[THE TASK] Omit the pictures and output every entry below exactly as written.

[PROVIDED DATA]
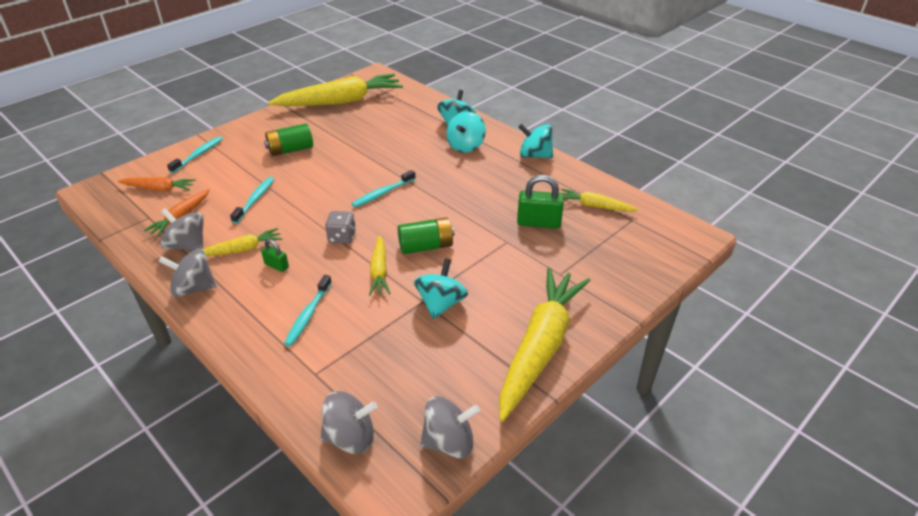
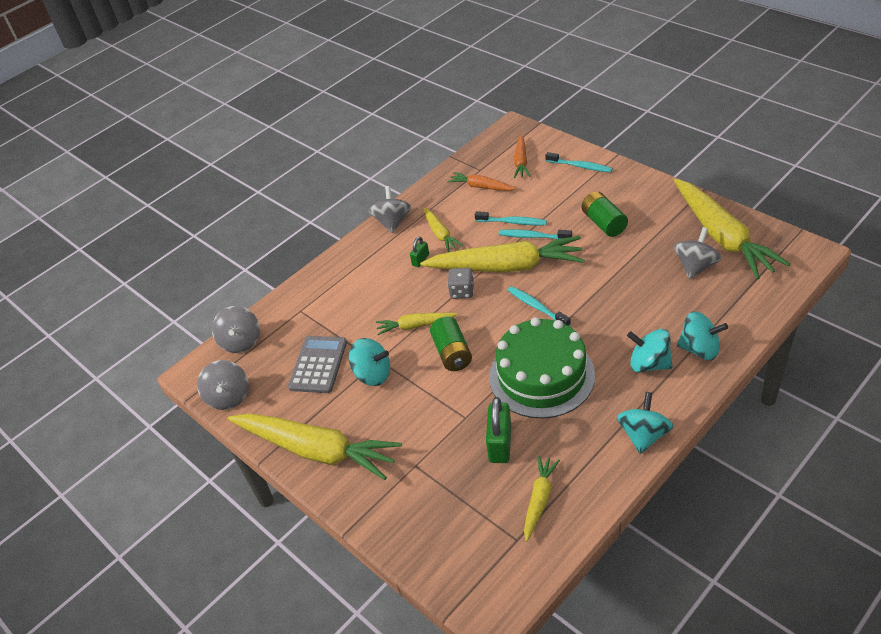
camera: 95 degrees right, 5 degrees up
grey spinning top [161,208,204,251] -> grey spinning top moved to [674,227,722,279]
turquoise toothbrush [284,275,332,346] -> turquoise toothbrush moved to [499,229,572,239]
none -> grey calculator [288,336,347,393]
none -> yellow carrot [420,236,584,273]
none -> green cake [489,317,595,419]

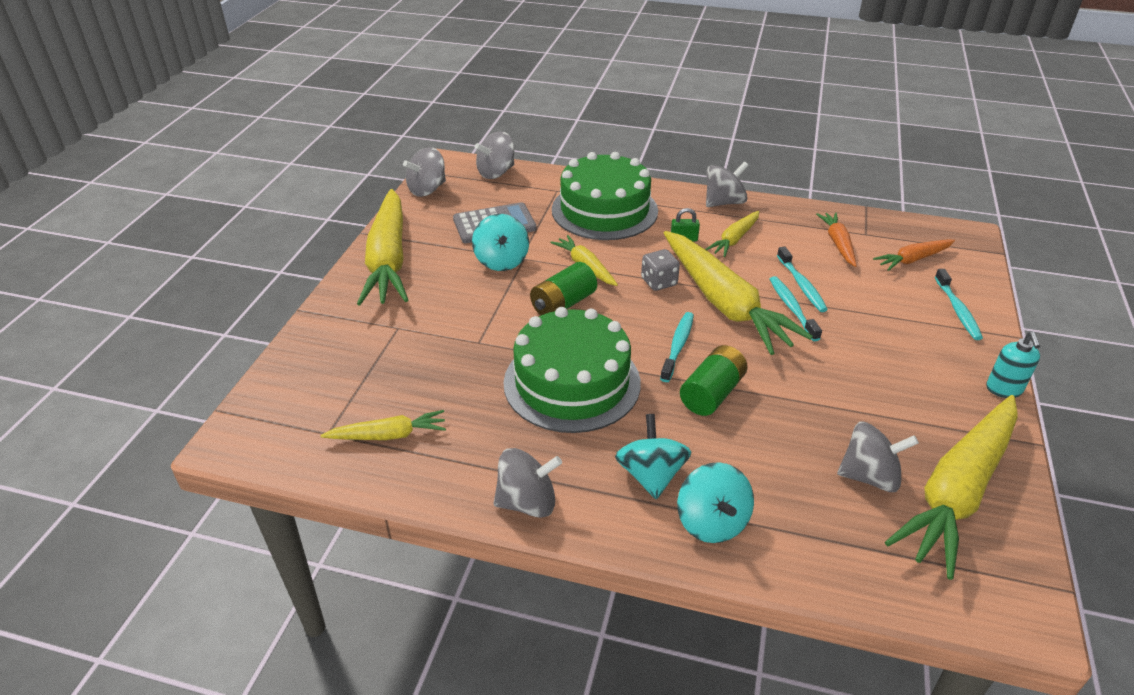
camera: 55 degrees right, 5 degrees down
green padlock [486,397,511,463] -> none
green battery [582,191,628,237] -> green battery moved to [680,345,748,416]
turquoise spinning top [617,392,674,454] -> grey spinning top [493,448,562,518]
none -> green cake [552,152,658,240]
none -> turquoise soap dispenser [986,331,1040,398]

[EXPECTED ANSWER]
camera: 95 degrees right, 5 degrees up
grey spinning top [161,208,204,251] -> grey spinning top moved to [674,227,722,279]
turquoise toothbrush [284,275,332,346] -> turquoise toothbrush moved to [499,229,572,239]
none -> grey calculator [288,336,347,393]
none -> yellow carrot [420,236,584,273]
none -> green cake [489,317,595,419]

camera: 55 degrees right, 5 degrees down
green padlock [486,397,511,463] -> none
green battery [582,191,628,237] -> green battery moved to [680,345,748,416]
turquoise spinning top [617,392,674,454] -> grey spinning top [493,448,562,518]
none -> green cake [552,152,658,240]
none -> turquoise soap dispenser [986,331,1040,398]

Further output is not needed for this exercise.